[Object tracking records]
----

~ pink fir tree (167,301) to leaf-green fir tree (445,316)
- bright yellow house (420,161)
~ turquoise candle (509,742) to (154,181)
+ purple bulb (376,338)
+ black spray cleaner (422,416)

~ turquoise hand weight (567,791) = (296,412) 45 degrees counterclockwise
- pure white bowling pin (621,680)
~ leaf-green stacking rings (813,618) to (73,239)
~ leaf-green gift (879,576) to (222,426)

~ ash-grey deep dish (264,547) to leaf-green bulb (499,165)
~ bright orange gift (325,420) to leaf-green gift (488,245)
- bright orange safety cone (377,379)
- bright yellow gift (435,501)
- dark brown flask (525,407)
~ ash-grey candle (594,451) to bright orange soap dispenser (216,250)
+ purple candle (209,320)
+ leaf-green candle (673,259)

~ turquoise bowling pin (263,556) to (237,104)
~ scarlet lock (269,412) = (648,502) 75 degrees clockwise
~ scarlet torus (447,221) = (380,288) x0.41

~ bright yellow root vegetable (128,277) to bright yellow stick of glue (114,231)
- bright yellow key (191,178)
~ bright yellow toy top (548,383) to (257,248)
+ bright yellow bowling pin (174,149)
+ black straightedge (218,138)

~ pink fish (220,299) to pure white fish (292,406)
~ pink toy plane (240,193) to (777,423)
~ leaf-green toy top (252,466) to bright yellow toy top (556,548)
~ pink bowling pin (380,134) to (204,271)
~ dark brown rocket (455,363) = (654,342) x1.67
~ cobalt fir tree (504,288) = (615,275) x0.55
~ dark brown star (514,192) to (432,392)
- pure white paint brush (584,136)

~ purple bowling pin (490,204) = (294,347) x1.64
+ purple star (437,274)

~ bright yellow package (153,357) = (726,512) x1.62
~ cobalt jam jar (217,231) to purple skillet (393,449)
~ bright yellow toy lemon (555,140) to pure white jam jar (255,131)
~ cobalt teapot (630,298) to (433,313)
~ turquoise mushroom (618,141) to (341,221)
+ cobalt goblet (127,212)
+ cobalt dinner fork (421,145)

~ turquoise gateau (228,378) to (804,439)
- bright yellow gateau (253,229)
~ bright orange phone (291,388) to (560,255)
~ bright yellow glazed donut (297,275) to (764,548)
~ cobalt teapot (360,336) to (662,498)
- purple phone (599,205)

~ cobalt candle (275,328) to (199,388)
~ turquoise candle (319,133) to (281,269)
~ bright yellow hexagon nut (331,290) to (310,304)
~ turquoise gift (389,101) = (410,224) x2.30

----

> **Assignment**
Filter the records for the string "pink" and copy every line that holds it.

> **Exercise answer**
~ pink fir tree (167,301) to leaf-green fir tree (445,316)
~ pink fish (220,299) to pure white fish (292,406)
~ pink toy plane (240,193) to (777,423)
~ pink bowling pin (380,134) to (204,271)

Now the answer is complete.